-- Supplied data follows --

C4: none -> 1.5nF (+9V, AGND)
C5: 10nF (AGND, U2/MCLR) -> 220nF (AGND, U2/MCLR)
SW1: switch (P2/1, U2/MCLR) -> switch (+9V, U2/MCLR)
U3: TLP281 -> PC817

-- Supplied data concluded --
-- Supplied data follows --

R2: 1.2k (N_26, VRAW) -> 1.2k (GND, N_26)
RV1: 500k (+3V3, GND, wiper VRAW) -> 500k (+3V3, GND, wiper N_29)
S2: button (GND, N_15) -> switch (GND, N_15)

-- Supplied data concluded --

What lines above hold the word "VRAW"? Pull each one out.

R2: 1.2k (N_26, VRAW) -> 1.2k (GND, N_26)
RV1: 500k (+3V3, GND, wiper VRAW) -> 500k (+3V3, GND, wiper N_29)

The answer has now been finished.